Copy the lines below verbatim, starting at the line that contains "petticoat [797, 809]" and stopping after the line that contains "club is located at coordinates (587, 590).".

**DATA FOR PROCESSING**:
>>>>>
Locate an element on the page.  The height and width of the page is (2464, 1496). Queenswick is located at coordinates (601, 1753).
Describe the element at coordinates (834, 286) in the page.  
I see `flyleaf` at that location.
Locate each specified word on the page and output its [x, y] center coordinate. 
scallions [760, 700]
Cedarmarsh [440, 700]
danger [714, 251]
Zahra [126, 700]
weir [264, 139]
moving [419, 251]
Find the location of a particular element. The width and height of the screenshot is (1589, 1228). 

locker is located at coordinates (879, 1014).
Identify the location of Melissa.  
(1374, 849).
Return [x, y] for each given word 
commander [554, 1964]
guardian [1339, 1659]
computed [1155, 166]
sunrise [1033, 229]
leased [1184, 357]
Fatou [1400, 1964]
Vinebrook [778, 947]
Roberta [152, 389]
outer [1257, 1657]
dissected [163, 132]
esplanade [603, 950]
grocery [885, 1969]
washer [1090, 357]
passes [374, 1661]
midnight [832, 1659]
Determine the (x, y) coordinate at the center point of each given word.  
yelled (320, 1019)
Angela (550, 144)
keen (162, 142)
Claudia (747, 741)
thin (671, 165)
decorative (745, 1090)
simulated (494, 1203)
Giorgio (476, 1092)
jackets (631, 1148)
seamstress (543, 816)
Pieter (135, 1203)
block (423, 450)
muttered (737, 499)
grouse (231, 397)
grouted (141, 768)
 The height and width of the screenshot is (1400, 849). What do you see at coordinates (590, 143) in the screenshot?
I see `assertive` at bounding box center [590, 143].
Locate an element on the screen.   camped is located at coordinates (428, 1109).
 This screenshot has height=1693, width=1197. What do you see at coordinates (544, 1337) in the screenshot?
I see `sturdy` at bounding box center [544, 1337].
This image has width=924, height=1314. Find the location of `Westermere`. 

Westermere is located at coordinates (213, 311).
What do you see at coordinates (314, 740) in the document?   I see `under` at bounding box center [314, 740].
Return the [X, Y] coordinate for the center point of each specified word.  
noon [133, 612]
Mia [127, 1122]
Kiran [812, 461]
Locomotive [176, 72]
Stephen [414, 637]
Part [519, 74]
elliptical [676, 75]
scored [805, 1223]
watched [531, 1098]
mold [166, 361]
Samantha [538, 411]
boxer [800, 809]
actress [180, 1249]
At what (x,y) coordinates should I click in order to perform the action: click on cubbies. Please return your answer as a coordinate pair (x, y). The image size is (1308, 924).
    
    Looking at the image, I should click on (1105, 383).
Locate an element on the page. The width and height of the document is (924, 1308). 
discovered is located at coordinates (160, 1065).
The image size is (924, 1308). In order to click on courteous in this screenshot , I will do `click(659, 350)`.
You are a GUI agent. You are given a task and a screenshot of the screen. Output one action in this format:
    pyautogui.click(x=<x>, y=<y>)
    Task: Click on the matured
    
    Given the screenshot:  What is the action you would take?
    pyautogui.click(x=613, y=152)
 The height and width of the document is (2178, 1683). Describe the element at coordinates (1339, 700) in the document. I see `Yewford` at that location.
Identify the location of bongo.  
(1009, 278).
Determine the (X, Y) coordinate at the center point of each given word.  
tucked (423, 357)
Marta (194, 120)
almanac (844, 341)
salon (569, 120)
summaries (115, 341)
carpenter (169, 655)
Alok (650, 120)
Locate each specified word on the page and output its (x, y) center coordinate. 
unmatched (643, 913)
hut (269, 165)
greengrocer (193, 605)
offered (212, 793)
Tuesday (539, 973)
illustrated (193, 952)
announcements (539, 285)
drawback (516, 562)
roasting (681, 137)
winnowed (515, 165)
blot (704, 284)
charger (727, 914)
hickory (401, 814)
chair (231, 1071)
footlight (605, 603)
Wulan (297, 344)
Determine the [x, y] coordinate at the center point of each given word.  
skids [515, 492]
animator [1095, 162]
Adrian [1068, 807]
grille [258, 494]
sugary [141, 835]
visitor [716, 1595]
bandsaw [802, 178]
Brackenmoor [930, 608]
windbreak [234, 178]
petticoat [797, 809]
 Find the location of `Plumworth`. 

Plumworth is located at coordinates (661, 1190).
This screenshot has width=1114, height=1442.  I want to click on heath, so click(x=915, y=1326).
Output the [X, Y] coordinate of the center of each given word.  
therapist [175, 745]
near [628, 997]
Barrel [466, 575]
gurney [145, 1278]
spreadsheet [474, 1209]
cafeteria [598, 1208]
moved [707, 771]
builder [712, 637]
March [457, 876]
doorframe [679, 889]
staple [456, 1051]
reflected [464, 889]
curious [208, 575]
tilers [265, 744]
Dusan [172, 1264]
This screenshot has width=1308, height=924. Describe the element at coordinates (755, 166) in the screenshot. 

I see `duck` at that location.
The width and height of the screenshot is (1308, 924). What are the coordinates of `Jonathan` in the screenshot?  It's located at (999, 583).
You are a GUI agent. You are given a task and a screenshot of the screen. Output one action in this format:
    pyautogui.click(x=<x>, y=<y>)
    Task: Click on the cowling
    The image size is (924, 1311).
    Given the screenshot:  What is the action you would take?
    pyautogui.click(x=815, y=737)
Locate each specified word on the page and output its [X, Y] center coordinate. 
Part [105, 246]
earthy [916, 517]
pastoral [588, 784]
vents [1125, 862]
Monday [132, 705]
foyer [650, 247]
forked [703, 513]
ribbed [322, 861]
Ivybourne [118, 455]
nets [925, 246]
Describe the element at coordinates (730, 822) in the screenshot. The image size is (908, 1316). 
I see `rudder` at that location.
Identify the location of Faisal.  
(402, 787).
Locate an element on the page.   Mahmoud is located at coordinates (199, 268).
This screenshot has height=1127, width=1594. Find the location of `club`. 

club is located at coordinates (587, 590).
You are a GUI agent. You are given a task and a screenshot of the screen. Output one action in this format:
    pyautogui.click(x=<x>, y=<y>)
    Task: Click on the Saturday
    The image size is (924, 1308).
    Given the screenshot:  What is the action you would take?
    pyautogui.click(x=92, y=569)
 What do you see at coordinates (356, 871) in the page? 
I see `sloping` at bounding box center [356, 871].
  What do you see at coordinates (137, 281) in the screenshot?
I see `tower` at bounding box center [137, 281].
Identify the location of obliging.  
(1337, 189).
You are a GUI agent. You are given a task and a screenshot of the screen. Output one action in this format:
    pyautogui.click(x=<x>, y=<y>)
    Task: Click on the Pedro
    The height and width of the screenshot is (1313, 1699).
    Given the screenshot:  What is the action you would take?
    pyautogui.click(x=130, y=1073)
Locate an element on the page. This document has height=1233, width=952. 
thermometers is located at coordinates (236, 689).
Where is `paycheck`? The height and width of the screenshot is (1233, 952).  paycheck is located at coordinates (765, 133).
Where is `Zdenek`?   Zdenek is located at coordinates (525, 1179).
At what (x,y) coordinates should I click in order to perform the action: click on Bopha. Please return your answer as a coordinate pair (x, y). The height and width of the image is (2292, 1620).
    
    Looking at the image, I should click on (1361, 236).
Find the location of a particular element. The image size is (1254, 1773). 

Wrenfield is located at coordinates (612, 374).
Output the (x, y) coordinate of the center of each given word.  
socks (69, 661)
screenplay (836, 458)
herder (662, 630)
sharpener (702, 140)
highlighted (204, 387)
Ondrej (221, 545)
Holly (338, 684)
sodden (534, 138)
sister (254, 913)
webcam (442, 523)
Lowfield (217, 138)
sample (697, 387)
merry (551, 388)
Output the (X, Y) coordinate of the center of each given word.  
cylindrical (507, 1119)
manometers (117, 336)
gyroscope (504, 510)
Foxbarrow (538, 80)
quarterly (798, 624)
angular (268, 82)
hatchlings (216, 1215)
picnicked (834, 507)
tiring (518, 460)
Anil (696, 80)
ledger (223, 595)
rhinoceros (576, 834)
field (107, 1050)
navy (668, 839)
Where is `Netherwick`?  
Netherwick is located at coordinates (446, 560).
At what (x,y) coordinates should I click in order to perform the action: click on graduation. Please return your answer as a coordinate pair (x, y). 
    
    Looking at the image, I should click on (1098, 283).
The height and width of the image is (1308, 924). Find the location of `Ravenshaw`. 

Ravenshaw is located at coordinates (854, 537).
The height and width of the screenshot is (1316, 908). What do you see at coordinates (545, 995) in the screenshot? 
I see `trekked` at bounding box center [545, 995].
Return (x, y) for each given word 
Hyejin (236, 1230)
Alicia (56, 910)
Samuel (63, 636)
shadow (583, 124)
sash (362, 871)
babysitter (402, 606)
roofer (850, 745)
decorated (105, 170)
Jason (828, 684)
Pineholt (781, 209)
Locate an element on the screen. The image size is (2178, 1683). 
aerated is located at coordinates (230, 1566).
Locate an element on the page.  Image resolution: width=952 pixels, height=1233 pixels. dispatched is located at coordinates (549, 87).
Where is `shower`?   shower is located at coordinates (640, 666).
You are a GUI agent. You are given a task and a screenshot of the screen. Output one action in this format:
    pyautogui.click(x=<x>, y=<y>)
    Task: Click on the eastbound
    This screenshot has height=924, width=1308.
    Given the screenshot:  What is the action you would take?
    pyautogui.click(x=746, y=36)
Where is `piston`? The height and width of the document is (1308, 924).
<<<<<
**SOLUTION TO THE EXERCISE**:
petticoat [797, 809]
 Find the location of `Plumworth`. 

Plumworth is located at coordinates (661, 1190).
This screenshot has width=1114, height=1442.  I want to click on heath, so click(x=915, y=1326).
Output the [X, Y] coordinate of the center of each given word.  
therapist [175, 745]
near [628, 997]
Barrel [466, 575]
gurney [145, 1278]
spreadsheet [474, 1209]
cafeteria [598, 1208]
moved [707, 771]
builder [712, 637]
March [457, 876]
doorframe [679, 889]
staple [456, 1051]
reflected [464, 889]
curious [208, 575]
tilers [265, 744]
Dusan [172, 1264]
This screenshot has width=1308, height=924. Describe the element at coordinates (755, 166) in the screenshot. 

I see `duck` at that location.
The width and height of the screenshot is (1308, 924). What are the coordinates of `Jonathan` in the screenshot?  It's located at (999, 583).
You are a GUI agent. You are given a task and a screenshot of the screen. Output one action in this format:
    pyautogui.click(x=<x>, y=<y>)
    Task: Click on the cowling
    The image size is (924, 1311).
    Given the screenshot:  What is the action you would take?
    pyautogui.click(x=815, y=737)
Locate each specified word on the page and output its [X, Y] center coordinate. 
Part [105, 246]
earthy [916, 517]
pastoral [588, 784]
vents [1125, 862]
Monday [132, 705]
foyer [650, 247]
forked [703, 513]
ribbed [322, 861]
Ivybourne [118, 455]
nets [925, 246]
Describe the element at coordinates (730, 822) in the screenshot. The image size is (908, 1316). 
I see `rudder` at that location.
Identify the location of Faisal.  
(402, 787).
Locate an element on the page.   Mahmoud is located at coordinates (199, 268).
This screenshot has height=1127, width=1594. Find the location of `club`. 

club is located at coordinates (587, 590).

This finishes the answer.